_What you will do_
Report each line from the entries in which "yellow" can be found.

The records Start Marker

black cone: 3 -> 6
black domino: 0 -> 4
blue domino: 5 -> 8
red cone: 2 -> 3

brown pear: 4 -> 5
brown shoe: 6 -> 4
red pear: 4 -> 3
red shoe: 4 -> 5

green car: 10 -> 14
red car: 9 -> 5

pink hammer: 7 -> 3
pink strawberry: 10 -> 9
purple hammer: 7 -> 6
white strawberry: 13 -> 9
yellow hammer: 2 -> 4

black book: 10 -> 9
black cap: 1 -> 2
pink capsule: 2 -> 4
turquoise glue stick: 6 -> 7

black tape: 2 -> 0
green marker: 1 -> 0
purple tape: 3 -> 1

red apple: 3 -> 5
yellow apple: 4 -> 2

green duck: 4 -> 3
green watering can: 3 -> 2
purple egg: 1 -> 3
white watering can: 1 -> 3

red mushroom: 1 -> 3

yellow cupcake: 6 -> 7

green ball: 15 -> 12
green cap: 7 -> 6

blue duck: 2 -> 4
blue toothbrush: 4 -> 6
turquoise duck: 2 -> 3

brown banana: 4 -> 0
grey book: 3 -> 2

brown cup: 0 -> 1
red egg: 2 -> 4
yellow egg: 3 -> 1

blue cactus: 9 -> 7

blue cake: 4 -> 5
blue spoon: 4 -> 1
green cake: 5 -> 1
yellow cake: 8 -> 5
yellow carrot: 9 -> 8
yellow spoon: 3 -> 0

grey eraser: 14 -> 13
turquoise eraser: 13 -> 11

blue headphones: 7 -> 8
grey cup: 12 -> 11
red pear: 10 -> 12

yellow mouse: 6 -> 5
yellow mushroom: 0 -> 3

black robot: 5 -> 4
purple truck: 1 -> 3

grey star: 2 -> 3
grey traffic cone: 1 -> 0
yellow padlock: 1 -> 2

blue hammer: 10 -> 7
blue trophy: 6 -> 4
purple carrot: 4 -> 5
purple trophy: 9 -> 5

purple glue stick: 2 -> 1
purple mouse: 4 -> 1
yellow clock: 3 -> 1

The records End Marker

_Result of this exercise_
yellow hammer: 2 -> 4
yellow apple: 4 -> 2
yellow cupcake: 6 -> 7
yellow egg: 3 -> 1
yellow cake: 8 -> 5
yellow carrot: 9 -> 8
yellow spoon: 3 -> 0
yellow mouse: 6 -> 5
yellow mushroom: 0 -> 3
yellow padlock: 1 -> 2
yellow clock: 3 -> 1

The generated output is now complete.